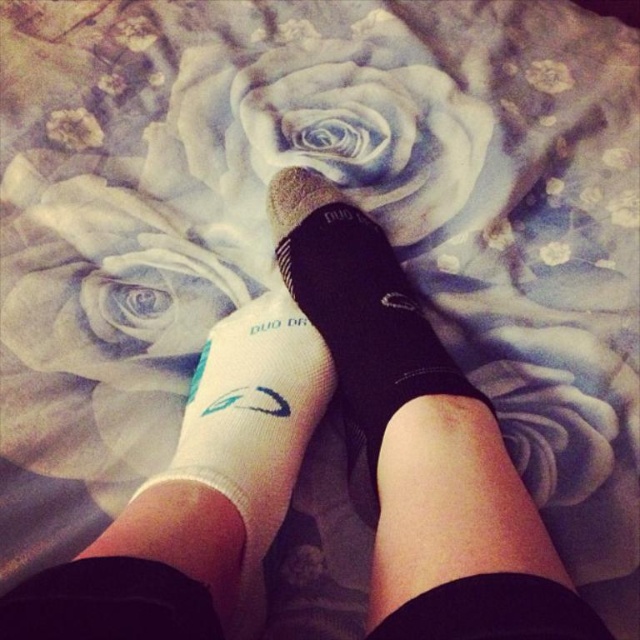
You are a photographer adjusting your camera focus. You notice the white fabric rose at upper center and the white fabric sock at lower center. Which object should you focus on first to ensure it appears sharp in the photo?

The white fabric rose at upper center is closer to the viewer than the white fabric sock at lower center, so you should focus on the white fabric rose at upper center first to ensure it appears sharp.

You are standing in front of the image and notice a point marked at coordinates (420,442). What object is located at that point?

The point at (420,442) is where the black textured socks at center are located.

You are standing in front of the image and want to point to the black textured socks at center. According to the coordinates, where should you point?

You should point to the coordinates point (420,442) because that is the 2D location of the black textured socks at center.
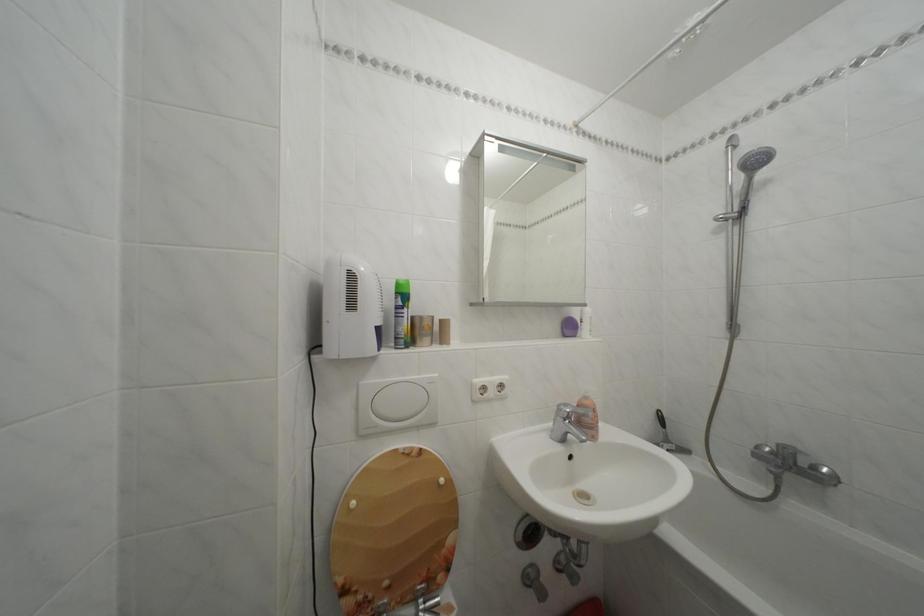
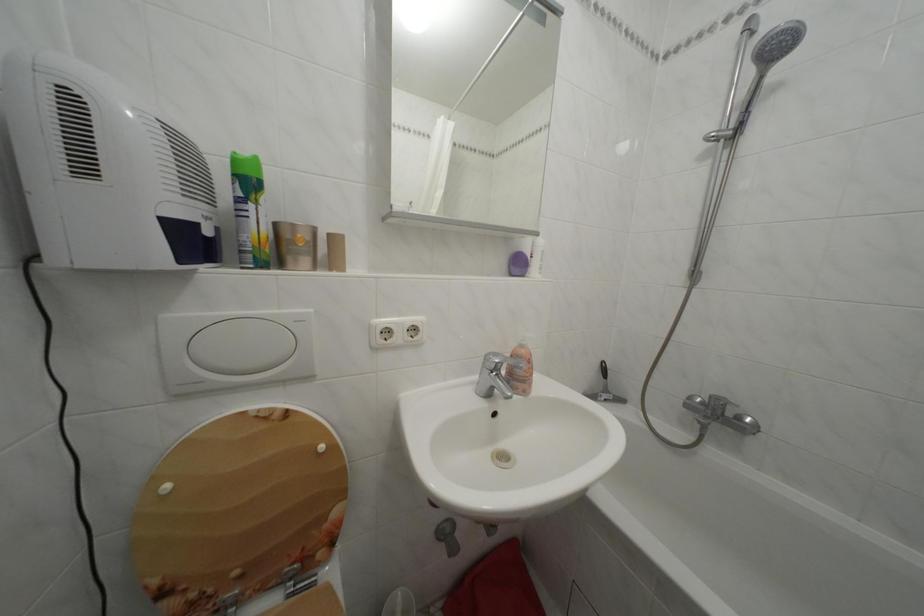
Find the pixel in the second image that matches (x=567, y=411) in the first image.

(495, 362)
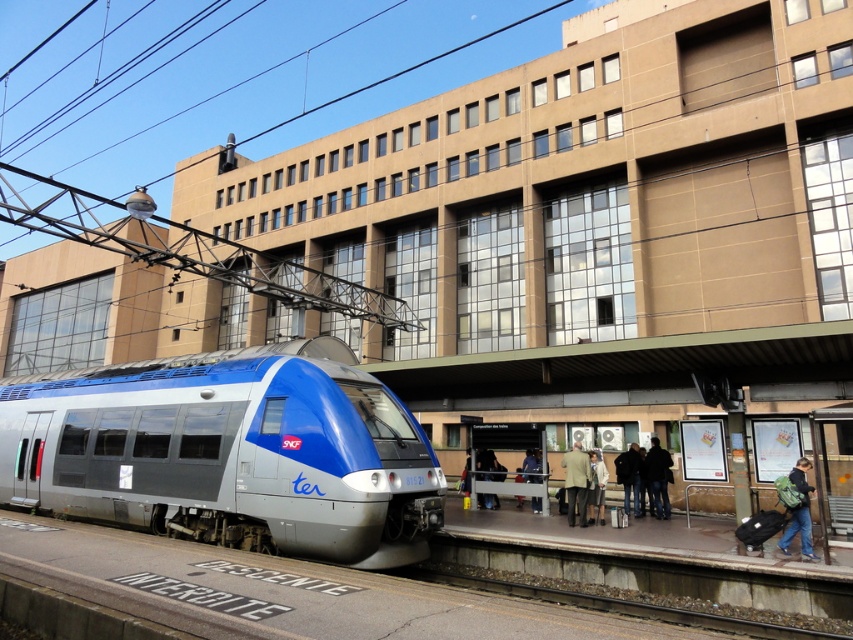
You are a traveler at the train station and you see the green backpack at lower right and the metallic silver coach at center. Which object is smaller in size?

The green backpack at lower right is smaller than the metallic silver coach at center.

You are a passenger at the train station and need to place your green backpack at lower right onto the metallic silver coach at center. Is the backpack positioned in a way that allows you to easily access it when the train departs?

The green backpack at lower right is located above the metallic silver coach at center, so it is likely positioned in a place where you can easily reach it when the train departs.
—————
● **Given problem**
Reproduce all of the items above with "traveler" swapped for "commuter" and nothing else altered. Omit the pictures from your answer.

● **Full answer**
You are a photographer adjusting your camera focus. You notice the white fabric rose at upper center and the white fabric sock at lower center. Which object should you focus on first to ensure it appears sharp in the photo?

The white fabric rose at upper center is closer to the viewer than the white fabric sock at lower center, so you should focus on the white fabric rose at upper center first to ensure it appears sharp.

You are standing in front of the image and notice a point marked at coordinates (420,442). What object is located at that point?

The point at (420,442) is where the black textured socks at center are located.

You are standing in front of the image and want to point to the black textured socks at center. According to the coordinates, where should you point?

You should point to the coordinates point (420,442) because that is the 2D location of the black textured socks at center.
Find the pixel in the second image that matches (x=567, y=411) in the first image.

(495, 362)
You are a commuter at the train station and you see the green backpack at lower right and the metallic silver coach at center. Which object is smaller in size?

The green backpack at lower right is smaller than the metallic silver coach at center.

You are a passenger at the train station and need to place your green backpack at lower right onto the metallic silver coach at center. Is the backpack positioned in a way that allows you to easily access it when the train departs?

The green backpack at lower right is located above the metallic silver coach at center, so it is likely positioned in a place where you can easily reach it when the train departs.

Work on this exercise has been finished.